● The data:
--- START ---

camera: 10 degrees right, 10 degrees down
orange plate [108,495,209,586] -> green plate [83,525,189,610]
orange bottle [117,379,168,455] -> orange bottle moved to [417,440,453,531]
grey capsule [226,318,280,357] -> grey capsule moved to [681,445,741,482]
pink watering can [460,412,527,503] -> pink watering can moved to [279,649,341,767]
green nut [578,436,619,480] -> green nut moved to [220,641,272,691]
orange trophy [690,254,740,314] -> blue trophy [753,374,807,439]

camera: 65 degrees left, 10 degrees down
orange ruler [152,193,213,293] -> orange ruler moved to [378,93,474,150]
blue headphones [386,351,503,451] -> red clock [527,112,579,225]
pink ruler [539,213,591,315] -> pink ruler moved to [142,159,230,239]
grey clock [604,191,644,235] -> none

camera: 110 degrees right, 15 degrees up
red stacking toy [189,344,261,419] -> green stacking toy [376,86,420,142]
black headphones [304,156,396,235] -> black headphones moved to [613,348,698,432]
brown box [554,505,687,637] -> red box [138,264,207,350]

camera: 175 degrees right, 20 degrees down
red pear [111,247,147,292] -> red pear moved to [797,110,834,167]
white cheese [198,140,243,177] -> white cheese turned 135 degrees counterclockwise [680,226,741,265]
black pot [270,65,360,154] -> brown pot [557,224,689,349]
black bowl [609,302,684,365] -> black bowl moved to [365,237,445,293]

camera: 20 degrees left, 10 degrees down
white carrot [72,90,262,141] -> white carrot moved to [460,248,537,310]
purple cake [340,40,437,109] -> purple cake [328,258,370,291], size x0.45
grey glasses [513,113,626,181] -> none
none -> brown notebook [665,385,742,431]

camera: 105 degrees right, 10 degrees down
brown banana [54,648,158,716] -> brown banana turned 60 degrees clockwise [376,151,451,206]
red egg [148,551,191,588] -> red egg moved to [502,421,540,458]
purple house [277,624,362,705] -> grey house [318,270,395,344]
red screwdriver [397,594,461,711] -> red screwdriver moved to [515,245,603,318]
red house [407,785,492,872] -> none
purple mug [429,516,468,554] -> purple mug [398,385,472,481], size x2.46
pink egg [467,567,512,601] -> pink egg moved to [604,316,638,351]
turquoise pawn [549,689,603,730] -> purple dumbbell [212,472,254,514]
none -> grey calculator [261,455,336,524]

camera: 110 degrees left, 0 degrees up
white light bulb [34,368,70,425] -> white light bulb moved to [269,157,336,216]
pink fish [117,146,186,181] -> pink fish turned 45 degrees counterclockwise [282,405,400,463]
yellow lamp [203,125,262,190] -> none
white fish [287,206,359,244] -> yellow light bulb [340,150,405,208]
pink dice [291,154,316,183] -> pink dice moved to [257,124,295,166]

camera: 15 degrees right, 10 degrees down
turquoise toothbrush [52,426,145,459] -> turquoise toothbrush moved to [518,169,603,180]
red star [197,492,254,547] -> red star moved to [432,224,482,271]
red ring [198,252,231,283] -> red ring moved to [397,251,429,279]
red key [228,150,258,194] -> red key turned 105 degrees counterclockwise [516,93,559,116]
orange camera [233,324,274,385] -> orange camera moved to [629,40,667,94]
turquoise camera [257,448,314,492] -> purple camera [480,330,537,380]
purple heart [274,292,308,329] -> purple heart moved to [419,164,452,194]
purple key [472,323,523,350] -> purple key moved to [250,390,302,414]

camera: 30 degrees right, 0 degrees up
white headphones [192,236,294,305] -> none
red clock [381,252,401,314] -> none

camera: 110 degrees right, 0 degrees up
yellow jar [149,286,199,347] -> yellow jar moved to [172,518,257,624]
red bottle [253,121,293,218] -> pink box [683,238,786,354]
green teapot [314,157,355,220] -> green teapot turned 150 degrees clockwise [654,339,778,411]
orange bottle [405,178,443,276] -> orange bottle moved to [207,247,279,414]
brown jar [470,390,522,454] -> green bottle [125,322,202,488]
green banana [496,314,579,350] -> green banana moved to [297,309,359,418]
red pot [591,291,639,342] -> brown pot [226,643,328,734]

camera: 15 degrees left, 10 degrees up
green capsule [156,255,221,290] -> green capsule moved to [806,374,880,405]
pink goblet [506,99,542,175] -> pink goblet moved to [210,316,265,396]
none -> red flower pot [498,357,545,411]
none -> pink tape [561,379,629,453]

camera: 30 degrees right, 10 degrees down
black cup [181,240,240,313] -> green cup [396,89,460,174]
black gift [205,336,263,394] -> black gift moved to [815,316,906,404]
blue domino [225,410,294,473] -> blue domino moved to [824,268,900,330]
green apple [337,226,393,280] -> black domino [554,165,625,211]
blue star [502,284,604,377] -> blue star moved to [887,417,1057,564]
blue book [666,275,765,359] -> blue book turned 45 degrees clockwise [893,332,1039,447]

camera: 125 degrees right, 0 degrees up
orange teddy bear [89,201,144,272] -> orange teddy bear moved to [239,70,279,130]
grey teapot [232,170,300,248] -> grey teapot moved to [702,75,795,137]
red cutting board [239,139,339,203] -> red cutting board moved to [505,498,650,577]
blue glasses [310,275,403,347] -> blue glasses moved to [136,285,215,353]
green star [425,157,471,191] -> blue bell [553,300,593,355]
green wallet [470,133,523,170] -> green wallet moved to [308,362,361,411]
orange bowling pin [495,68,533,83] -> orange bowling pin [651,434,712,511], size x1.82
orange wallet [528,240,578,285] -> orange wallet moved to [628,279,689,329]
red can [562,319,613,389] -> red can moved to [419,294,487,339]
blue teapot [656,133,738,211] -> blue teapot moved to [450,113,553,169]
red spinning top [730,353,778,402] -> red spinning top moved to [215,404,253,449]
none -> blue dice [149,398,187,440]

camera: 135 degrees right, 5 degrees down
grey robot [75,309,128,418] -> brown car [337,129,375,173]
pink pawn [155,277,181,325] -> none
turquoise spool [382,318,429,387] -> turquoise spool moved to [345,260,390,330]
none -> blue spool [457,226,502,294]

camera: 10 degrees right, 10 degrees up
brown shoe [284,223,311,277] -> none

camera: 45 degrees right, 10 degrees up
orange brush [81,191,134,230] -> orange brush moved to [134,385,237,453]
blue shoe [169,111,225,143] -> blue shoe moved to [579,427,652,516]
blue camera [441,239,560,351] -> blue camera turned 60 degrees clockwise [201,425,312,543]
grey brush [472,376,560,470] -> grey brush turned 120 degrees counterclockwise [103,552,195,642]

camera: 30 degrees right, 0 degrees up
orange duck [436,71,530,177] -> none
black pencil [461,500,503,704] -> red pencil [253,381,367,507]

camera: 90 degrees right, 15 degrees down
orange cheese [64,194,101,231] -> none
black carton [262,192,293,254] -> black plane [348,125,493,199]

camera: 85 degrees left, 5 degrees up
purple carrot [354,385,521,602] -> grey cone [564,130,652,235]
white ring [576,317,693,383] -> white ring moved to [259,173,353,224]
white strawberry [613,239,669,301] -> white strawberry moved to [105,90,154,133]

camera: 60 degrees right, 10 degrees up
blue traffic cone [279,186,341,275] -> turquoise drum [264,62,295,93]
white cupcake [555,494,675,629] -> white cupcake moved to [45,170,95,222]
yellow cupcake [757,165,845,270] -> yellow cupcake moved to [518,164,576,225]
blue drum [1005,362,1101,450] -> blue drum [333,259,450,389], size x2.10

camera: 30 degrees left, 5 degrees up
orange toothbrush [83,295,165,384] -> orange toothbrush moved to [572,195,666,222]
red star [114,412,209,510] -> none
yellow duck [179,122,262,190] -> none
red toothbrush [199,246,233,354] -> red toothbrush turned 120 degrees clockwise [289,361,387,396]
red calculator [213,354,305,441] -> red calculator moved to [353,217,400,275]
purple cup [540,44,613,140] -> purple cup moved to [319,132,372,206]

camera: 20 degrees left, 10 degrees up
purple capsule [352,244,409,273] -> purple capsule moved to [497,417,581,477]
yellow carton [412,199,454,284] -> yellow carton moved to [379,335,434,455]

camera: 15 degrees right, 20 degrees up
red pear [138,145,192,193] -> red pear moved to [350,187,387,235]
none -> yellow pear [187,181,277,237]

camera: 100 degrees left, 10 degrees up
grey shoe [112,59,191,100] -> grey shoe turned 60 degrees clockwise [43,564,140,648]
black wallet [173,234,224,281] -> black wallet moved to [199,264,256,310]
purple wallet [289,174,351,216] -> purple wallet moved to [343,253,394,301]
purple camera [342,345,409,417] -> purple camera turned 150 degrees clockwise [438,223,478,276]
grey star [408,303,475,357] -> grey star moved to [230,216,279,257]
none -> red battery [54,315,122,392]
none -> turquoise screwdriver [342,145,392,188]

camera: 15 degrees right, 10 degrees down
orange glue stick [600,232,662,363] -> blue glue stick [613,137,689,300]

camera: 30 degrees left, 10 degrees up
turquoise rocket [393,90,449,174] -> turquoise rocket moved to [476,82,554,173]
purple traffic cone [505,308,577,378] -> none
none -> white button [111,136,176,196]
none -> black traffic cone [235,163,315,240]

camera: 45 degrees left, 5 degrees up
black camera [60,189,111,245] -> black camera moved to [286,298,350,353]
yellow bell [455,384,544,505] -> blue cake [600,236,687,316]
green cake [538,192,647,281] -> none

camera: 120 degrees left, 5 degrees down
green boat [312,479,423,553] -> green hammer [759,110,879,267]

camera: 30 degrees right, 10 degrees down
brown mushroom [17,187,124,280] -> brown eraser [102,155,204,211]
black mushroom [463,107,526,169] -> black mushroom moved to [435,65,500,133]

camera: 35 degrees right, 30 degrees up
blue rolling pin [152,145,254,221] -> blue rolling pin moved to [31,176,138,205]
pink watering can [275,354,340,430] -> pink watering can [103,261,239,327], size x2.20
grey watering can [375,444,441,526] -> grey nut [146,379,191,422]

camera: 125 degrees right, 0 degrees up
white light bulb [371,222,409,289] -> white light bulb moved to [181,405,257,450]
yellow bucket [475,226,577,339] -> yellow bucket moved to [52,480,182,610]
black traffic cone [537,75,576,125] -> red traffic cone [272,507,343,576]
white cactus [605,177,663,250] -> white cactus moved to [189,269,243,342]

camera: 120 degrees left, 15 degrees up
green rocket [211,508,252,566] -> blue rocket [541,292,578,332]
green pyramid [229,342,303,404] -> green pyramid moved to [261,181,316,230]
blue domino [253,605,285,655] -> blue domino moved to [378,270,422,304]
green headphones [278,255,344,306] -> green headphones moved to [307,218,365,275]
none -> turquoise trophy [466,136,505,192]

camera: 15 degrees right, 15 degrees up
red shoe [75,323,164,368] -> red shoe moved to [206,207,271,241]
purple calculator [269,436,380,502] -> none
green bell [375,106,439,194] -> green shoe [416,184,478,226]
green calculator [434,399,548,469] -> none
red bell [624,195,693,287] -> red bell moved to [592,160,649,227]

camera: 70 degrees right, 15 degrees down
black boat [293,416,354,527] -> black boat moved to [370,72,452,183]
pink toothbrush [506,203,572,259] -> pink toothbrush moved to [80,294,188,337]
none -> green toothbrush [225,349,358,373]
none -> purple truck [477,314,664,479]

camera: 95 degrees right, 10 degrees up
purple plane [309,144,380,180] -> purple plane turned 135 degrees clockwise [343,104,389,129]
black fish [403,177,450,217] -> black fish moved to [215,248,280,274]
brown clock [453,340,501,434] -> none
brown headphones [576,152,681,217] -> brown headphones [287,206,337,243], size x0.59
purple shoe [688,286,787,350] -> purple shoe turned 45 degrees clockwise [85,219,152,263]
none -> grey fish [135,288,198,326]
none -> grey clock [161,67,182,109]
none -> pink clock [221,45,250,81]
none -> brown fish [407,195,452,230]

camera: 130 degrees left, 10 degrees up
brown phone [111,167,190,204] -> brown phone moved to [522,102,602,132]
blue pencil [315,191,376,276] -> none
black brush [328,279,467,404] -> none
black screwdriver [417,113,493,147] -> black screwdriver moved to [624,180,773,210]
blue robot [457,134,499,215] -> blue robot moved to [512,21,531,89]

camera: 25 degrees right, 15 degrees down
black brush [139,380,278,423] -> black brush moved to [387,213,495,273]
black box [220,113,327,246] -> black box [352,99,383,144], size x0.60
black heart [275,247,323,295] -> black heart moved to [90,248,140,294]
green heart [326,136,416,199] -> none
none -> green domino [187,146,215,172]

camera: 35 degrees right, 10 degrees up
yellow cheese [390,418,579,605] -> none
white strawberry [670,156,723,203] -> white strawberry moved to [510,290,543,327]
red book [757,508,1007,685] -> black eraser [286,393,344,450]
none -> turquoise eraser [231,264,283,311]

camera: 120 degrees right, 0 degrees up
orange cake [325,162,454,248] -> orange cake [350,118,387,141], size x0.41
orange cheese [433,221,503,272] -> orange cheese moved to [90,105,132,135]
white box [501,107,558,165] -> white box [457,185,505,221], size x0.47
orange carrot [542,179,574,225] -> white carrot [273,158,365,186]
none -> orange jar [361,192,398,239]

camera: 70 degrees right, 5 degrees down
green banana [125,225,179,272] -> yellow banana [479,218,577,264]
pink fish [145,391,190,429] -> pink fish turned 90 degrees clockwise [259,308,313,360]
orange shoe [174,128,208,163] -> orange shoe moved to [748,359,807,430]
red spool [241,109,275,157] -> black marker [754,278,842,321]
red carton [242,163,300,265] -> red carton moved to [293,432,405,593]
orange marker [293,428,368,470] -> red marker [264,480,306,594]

--- END ---

● Aim of the exercise: Return the entries exactly through the "white cheese [198,140,243,177]" line.

● Solution for this exercise:
camera: 10 degrees right, 10 degrees down
orange plate [108,495,209,586] -> green plate [83,525,189,610]
orange bottle [117,379,168,455] -> orange bottle moved to [417,440,453,531]
grey capsule [226,318,280,357] -> grey capsule moved to [681,445,741,482]
pink watering can [460,412,527,503] -> pink watering can moved to [279,649,341,767]
green nut [578,436,619,480] -> green nut moved to [220,641,272,691]
orange trophy [690,254,740,314] -> blue trophy [753,374,807,439]

camera: 65 degrees left, 10 degrees down
orange ruler [152,193,213,293] -> orange ruler moved to [378,93,474,150]
blue headphones [386,351,503,451] -> red clock [527,112,579,225]
pink ruler [539,213,591,315] -> pink ruler moved to [142,159,230,239]
grey clock [604,191,644,235] -> none

camera: 110 degrees right, 15 degrees up
red stacking toy [189,344,261,419] -> green stacking toy [376,86,420,142]
black headphones [304,156,396,235] -> black headphones moved to [613,348,698,432]
brown box [554,505,687,637] -> red box [138,264,207,350]

camera: 175 degrees right, 20 degrees down
red pear [111,247,147,292] -> red pear moved to [797,110,834,167]
white cheese [198,140,243,177] -> white cheese turned 135 degrees counterclockwise [680,226,741,265]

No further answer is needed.